(Beginning of LISTED ENTRIES)

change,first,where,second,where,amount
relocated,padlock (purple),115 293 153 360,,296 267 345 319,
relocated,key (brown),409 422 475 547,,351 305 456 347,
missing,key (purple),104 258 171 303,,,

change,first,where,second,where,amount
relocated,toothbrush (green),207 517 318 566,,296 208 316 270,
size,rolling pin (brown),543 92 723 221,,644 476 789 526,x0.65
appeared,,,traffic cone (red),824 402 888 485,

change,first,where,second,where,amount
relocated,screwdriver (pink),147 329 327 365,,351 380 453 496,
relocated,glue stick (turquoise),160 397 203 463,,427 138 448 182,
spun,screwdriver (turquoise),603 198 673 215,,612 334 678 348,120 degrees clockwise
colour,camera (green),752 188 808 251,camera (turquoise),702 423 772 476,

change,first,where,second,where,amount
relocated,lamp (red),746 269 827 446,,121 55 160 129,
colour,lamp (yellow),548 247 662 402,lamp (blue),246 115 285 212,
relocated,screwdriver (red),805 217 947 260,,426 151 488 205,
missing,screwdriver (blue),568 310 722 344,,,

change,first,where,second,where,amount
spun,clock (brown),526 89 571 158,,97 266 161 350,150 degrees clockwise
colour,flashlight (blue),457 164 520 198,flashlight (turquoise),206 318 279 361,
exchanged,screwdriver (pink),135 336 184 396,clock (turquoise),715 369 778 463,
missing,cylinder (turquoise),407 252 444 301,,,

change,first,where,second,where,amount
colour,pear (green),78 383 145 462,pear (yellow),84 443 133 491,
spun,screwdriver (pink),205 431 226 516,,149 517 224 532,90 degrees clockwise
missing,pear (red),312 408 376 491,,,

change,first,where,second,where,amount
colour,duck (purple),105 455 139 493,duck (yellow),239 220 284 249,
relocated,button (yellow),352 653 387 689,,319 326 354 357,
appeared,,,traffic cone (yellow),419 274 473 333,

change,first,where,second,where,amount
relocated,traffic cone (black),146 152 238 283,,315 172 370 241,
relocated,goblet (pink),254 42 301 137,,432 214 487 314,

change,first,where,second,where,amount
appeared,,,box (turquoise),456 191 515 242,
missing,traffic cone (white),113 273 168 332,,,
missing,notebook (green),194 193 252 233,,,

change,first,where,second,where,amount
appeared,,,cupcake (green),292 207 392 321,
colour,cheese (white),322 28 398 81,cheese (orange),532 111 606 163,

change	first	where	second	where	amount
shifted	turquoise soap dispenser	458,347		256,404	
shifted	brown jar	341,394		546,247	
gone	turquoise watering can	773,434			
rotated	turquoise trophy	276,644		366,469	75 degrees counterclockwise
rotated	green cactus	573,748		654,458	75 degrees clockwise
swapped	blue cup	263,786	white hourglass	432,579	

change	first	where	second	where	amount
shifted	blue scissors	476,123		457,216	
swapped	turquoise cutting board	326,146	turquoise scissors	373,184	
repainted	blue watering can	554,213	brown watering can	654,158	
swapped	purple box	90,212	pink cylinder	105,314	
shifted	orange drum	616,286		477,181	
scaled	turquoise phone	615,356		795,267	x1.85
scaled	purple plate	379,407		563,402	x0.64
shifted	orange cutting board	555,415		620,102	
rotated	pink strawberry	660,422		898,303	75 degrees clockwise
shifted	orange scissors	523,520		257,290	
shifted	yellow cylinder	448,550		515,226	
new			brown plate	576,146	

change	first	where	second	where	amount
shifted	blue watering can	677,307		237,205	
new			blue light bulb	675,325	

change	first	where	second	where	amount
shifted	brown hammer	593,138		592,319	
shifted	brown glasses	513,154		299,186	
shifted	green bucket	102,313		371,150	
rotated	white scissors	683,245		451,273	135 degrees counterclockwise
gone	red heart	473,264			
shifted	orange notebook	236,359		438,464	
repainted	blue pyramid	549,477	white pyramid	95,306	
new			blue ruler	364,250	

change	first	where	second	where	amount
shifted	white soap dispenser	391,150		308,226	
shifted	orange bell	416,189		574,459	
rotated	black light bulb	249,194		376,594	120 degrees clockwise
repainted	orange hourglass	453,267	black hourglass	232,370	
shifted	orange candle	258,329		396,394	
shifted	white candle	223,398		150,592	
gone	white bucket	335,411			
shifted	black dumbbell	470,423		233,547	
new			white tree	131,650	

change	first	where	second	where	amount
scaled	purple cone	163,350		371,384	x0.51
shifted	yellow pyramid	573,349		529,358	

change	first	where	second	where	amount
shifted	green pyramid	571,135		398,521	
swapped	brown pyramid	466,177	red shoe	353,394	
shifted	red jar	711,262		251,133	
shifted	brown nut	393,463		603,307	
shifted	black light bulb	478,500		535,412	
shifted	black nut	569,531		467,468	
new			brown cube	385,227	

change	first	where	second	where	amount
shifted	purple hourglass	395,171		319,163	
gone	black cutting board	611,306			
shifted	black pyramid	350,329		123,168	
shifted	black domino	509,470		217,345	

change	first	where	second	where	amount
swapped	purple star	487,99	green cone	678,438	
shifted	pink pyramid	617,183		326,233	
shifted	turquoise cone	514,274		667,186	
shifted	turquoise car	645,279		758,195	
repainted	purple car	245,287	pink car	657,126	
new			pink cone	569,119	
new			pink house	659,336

(End of LISTED ENTRIES)

WORK REQUEST – When copying the data above, keep every line exactly as written.

TASK OUTPUT –
change,first,where,second,where,amount
relocated,padlock (purple),115 293 153 360,,296 267 345 319,
relocated,key (brown),409 422 475 547,,351 305 456 347,
missing,key (purple),104 258 171 303,,,

change,first,where,second,where,amount
relocated,toothbrush (green),207 517 318 566,,296 208 316 270,
size,rolling pin (brown),543 92 723 221,,644 476 789 526,x0.65
appeared,,,traffic cone (red),824 402 888 485,

change,first,where,second,where,amount
relocated,screwdriver (pink),147 329 327 365,,351 380 453 496,
relocated,glue stick (turquoise),160 397 203 463,,427 138 448 182,
spun,screwdriver (turquoise),603 198 673 215,,612 334 678 348,120 degrees clockwise
colour,camera (green),752 188 808 251,camera (turquoise),702 423 772 476,

change,first,where,second,where,amount
relocated,lamp (red),746 269 827 446,,121 55 160 129,
colour,lamp (yellow),548 247 662 402,lamp (blue),246 115 285 212,
relocated,screwdriver (red),805 217 947 260,,426 151 488 205,
missing,screwdriver (blue),568 310 722 344,,,

change,first,where,second,where,amount
spun,clock (brown),526 89 571 158,,97 266 161 350,150 degrees clockwise
colour,flashlight (blue),457 164 520 198,flashlight (turquoise),206 318 279 361,
exchanged,screwdriver (pink),135 336 184 396,clock (turquoise),715 369 778 463,
missing,cylinder (turquoise),407 252 444 301,,,

change,first,where,second,where,amount
colour,pear (green),78 383 145 462,pear (yellow),84 443 133 491,
spun,screwdriver (pink),205 431 226 516,,149 517 224 532,90 degrees clockwise
missing,pear (red),312 408 376 491,,,

change,first,where,second,where,amount
colour,duck (purple),105 455 139 493,duck (yellow),239 220 284 249,
relocated,button (yellow),352 653 387 689,,319 326 354 357,
appeared,,,traffic cone (yellow),419 274 473 333,

change,first,where,second,where,amount
relocated,traffic cone (black),146 152 238 283,,315 172 370 241,
relocated,goblet (pink),254 42 301 137,,432 214 487 314,

change,first,where,second,where,amount
appeared,,,box (turquoise),456 191 515 242,
missing,traffic cone (white),113 273 168 332,,,
missing,notebook (green),194 193 252 233,,,

change,first,where,second,where,amount
appeared,,,cupcake (green),292 207 392 321,
colour,cheese (white),322 28 398 81,cheese (orange),532 111 606 163,

change	first	where	second	where	amount
shifted	turquoise soap dispenser	458,347		256,404	
shifted	brown jar	341,394		546,247	
gone	turquoise watering can	773,434			
rotated	turquoise trophy	276,644		366,469	75 degrees counterclockwise
rotated	green cactus	573,748		654,458	75 degrees clockwise
swapped	blue cup	263,786	white hourglass	432,579	

change	first	where	second	where	amount
shifted	blue scissors	476,123		457,216	
swapped	turquoise cutting board	326,146	turquoise scissors	373,184	
repainted	blue watering can	554,213	brown watering can	654,158	
swapped	purple box	90,212	pink cylinder	105,314	
shifted	orange drum	616,286		477,181	
scaled	turquoise phone	615,356		795,267	x1.85
scaled	purple plate	379,407		563,402	x0.64
shifted	orange cutting board	555,415		620,102	
rotated	pink strawberry	660,422		898,303	75 degrees clockwise
shifted	orange scissors	523,520		257,290	
shifted	yellow cylinder	448,550		515,226	
new			brown plate	576,146	

change	first	where	second	where	amount
shifted	blue watering can	677,307		237,205	
new			blue light bulb	675,325	

change	first	where	second	where	amount
shifted	brown hammer	593,138		592,319	
shifted	brown glasses	513,154		299,186	
shifted	green bucket	102,313		371,150	
rotated	white scissors	683,245		451,273	135 degrees counterclockwise
gone	red heart	473,264			
shifted	orange notebook	236,359		438,464	
repainted	blue pyramid	549,477	white pyramid	95,306	
new			blue ruler	364,250	

change	first	where	second	where	amount
shifted	white soap dispenser	391,150		308,226	
shifted	orange bell	416,189		574,459	
rotated	black light bulb	249,194		376,594	120 degrees clockwise
repainted	orange hourglass	453,267	black hourglass	232,370	
shifted	orange candle	258,329		396,394	
shifted	white candle	223,398		150,592	
gone	white bucket	335,411			
shifted	black dumbbell	470,423		233,547	
new			white tree	131,650	

change	first	where	second	where	amount
scaled	purple cone	163,350		371,384	x0.51
shifted	yellow pyramid	573,349		529,358	

change	first	where	second	where	amount
shifted	green pyramid	571,135		398,521	
swapped	brown pyramid	466,177	red shoe	353,394	
shifted	red jar	711,262		251,133	
shifted	brown nut	393,463		603,307	
shifted	black light bulb	478,500		535,412	
shifted	black nut	569,531		467,468	
new			brown cube	385,227	

change	first	where	second	where	amount
shifted	purple hourglass	395,171		319,163	
gone	black cutting board	611,306			
shifted	black pyramid	350,329		123,168	
shifted	black domino	509,470		217,345	

change	first	where	second	where	amount
swapped	purple star	487,99	green cone	678,438	
shifted	pink pyramid	617,183		326,233	
shifted	turquoise cone	514,274		667,186	
shifted	turquoise car	645,279		758,195	
repainted	purple car	245,287	pink car	657,126	
new			pink cone	569,119	
new			pink house	659,336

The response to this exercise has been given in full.